In your answer, copy every entry that follows exactly.
++++ EXTRACTED ENTRIES ++++
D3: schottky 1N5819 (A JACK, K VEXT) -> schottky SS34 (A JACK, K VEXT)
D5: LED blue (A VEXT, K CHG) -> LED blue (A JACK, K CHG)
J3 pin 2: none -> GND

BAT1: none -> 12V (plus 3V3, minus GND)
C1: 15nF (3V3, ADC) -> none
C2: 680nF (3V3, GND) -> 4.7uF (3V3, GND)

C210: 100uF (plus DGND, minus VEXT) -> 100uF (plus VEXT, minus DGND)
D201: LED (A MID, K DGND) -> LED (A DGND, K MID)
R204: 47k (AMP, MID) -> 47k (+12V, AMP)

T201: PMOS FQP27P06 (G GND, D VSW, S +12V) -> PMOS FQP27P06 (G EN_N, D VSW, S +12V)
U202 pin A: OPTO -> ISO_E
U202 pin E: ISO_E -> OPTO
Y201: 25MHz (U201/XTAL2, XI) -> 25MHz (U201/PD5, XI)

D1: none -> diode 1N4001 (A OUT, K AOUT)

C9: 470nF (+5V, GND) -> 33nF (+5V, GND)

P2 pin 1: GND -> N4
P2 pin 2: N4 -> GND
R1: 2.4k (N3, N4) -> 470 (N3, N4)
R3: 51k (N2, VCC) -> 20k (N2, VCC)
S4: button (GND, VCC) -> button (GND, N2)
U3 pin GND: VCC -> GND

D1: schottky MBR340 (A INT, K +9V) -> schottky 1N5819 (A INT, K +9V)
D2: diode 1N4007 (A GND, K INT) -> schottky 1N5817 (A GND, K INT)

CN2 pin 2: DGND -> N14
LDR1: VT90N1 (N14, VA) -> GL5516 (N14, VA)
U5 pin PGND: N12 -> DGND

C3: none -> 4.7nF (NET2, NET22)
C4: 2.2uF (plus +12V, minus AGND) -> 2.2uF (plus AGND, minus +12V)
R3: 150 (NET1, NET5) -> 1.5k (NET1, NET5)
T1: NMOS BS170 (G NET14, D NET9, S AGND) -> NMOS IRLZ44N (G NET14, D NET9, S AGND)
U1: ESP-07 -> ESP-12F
++++
**SOLUTION TO THIS TASK**
D3: schottky 1N5819 (A JACK, K VEXT) -> schottky SS34 (A JACK, K VEXT)
D5: LED blue (A VEXT, K CHG) -> LED blue (A JACK, K CHG)
J3 pin 2: none -> GND

BAT1: none -> 12V (plus 3V3, minus GND)
C1: 15nF (3V3, ADC) -> none
C2: 680nF (3V3, GND) -> 4.7uF (3V3, GND)

C210: 100uF (plus DGND, minus VEXT) -> 100uF (plus VEXT, minus DGND)
D201: LED (A MID, K DGND) -> LED (A DGND, K MID)
R204: 47k (AMP, MID) -> 47k (+12V, AMP)

T201: PMOS FQP27P06 (G GND, D VSW, S +12V) -> PMOS FQP27P06 (G EN_N, D VSW, S +12V)
U202 pin A: OPTO -> ISO_E
U202 pin E: ISO_E -> OPTO
Y201: 25MHz (U201/XTAL2, XI) -> 25MHz (U201/PD5, XI)

D1: none -> diode 1N4001 (A OUT, K AOUT)

C9: 470nF (+5V, GND) -> 33nF (+5V, GND)

P2 pin 1: GND -> N4
P2 pin 2: N4 -> GND
R1: 2.4k (N3, N4) -> 470 (N3, N4)
R3: 51k (N2, VCC) -> 20k (N2, VCC)
S4: button (GND, VCC) -> button (GND, N2)
U3 pin GND: VCC -> GND

D1: schottky MBR340 (A INT, K +9V) -> schottky 1N5819 (A INT, K +9V)
D2: diode 1N4007 (A GND, K INT) -> schottky 1N5817 (A GND, K INT)

CN2 pin 2: DGND -> N14
LDR1: VT90N1 (N14, VA) -> GL5516 (N14, VA)
U5 pin PGND: N12 -> DGND

C3: none -> 4.7nF (NET2, NET22)
C4: 2.2uF (plus +12V, minus AGND) -> 2.2uF (plus AGND, minus +12V)
R3: 150 (NET1, NET5) -> 1.5k (NET1, NET5)
T1: NMOS BS170 (G NET14, D NET9, S AGND) -> NMOS IRLZ44N (G NET14, D NET9, S AGND)
U1: ESP-07 -> ESP-12F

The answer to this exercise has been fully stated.